_WORK TO BE COMPLETED:_
Restate word for word the entries below, starting at the line with "purple star: moved 3 px up" and ending at the line with "yellow line: rotated 56 degrees clockwise". Keep both end lines and omit the pictures.

★ ★ ★ ★ ★ ★ ★

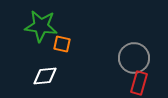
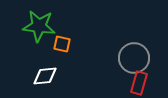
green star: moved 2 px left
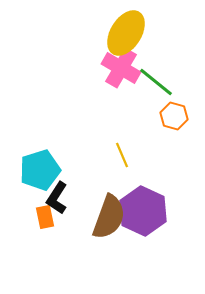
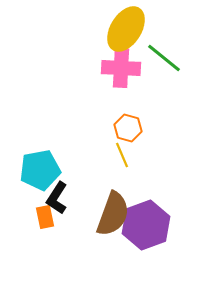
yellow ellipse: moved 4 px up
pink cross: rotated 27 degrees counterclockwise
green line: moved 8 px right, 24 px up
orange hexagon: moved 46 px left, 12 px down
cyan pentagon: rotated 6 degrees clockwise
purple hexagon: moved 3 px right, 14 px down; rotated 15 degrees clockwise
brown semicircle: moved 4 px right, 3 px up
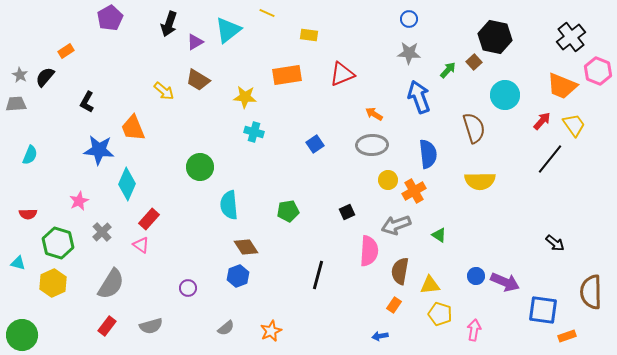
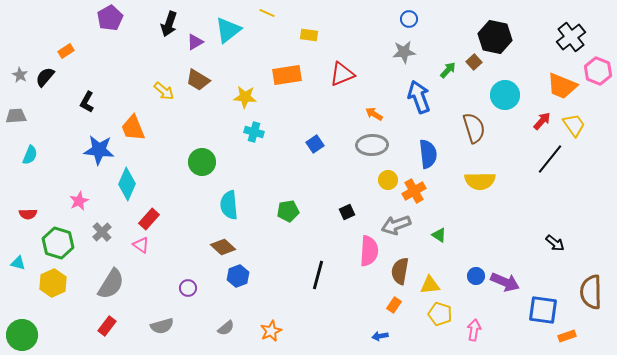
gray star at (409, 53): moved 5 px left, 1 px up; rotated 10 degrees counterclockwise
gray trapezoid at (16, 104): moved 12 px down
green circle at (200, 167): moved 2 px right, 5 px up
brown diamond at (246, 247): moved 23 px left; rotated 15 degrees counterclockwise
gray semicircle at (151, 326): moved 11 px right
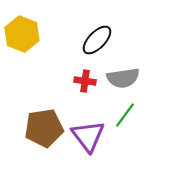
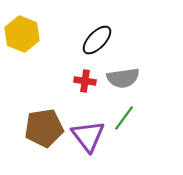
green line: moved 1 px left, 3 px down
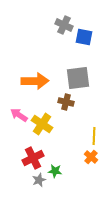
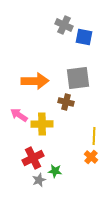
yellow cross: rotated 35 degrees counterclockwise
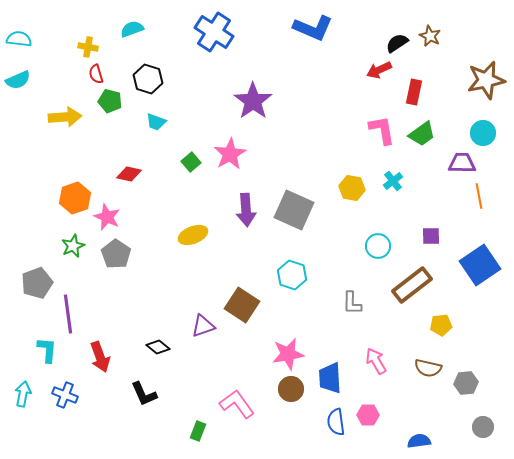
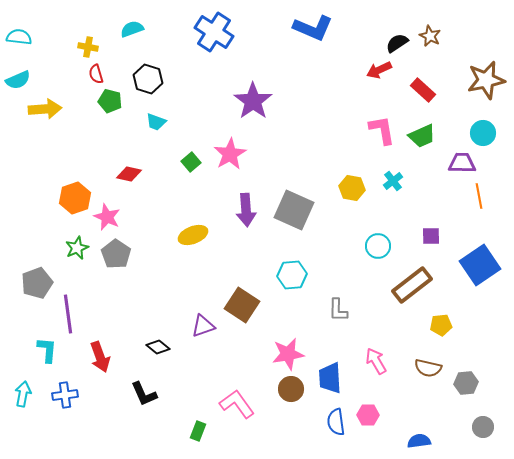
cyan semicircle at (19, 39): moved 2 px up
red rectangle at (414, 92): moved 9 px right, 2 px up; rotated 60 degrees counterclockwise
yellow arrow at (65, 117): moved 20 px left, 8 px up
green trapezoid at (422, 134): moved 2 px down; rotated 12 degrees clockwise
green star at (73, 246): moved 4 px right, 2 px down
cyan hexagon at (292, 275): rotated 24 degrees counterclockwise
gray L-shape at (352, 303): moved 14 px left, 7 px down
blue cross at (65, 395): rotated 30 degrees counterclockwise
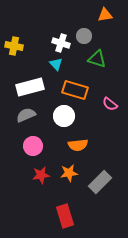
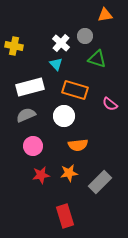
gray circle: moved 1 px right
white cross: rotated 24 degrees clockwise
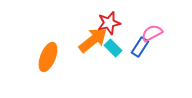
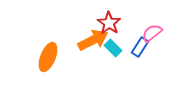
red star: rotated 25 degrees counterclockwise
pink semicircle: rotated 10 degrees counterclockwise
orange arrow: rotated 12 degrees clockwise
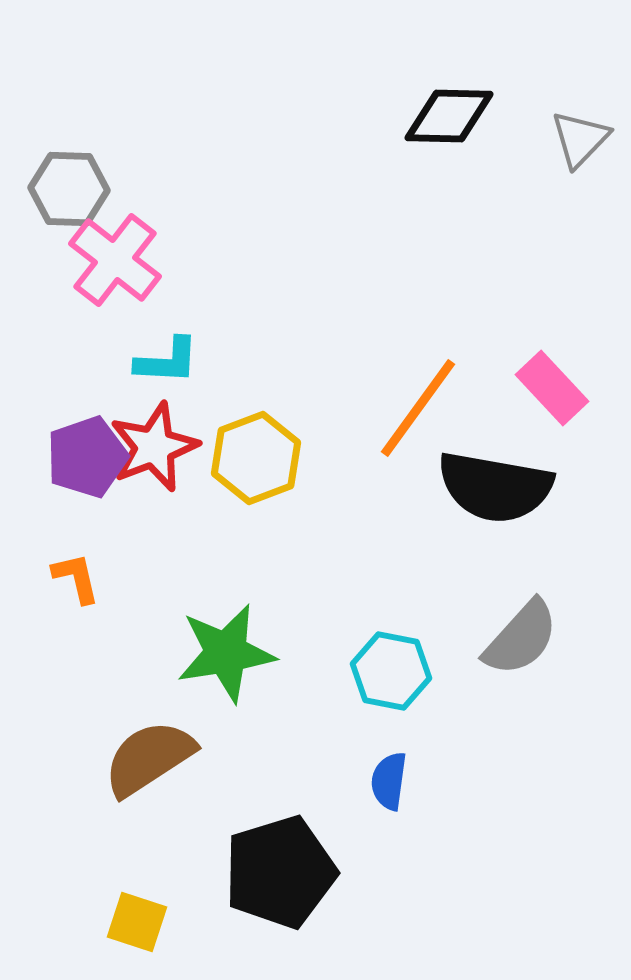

★ ★ ★ ★ ★ ★ ★

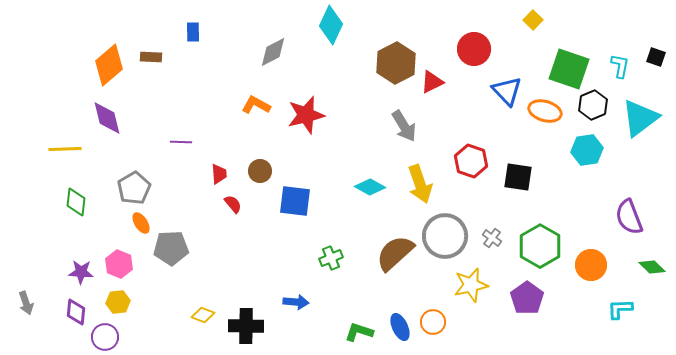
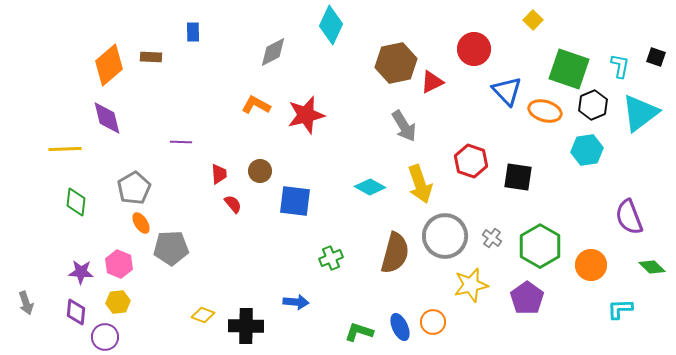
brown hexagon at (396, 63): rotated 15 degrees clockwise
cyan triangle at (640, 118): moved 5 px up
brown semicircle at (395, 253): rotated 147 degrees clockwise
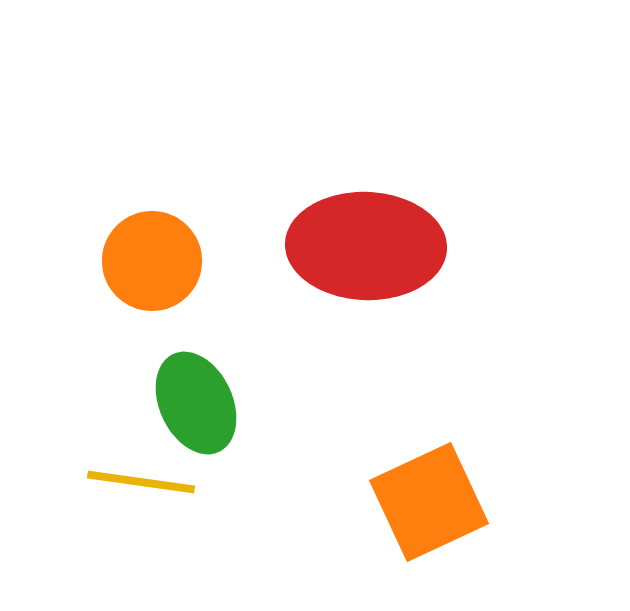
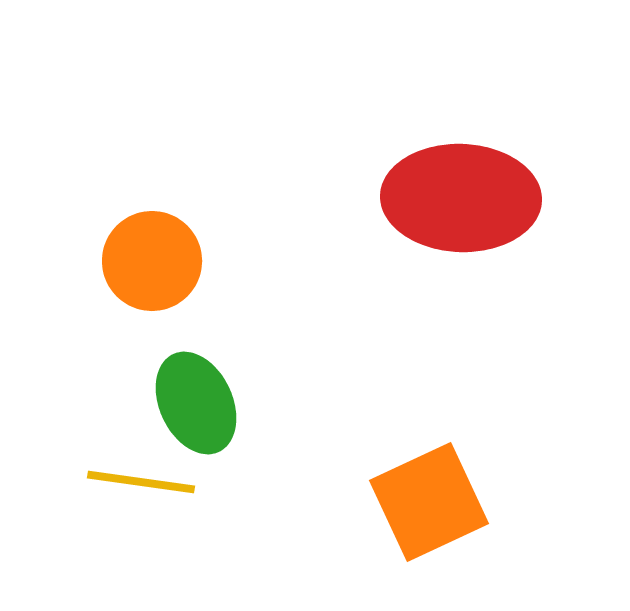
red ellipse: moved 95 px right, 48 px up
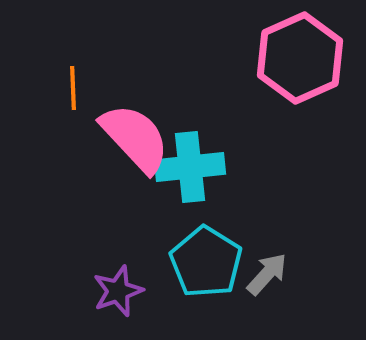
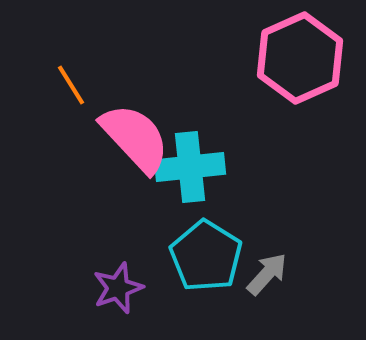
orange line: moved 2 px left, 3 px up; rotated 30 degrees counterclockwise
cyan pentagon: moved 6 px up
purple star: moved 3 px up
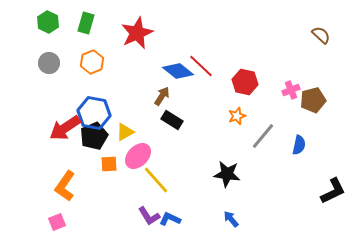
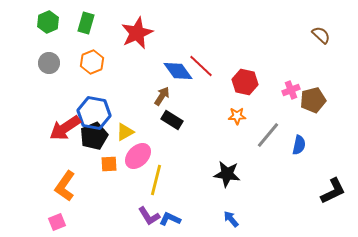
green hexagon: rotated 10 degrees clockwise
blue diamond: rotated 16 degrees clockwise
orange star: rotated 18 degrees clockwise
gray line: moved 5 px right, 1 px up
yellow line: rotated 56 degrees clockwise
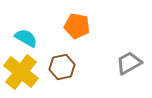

★ ★ ★ ★ ★ ★ ★

_FINAL ANSWER:_
purple star: moved 3 px up
green hexagon: rotated 10 degrees clockwise
blue diamond: rotated 16 degrees clockwise
orange star: rotated 18 degrees clockwise
gray line: moved 5 px right, 1 px up
yellow line: rotated 56 degrees clockwise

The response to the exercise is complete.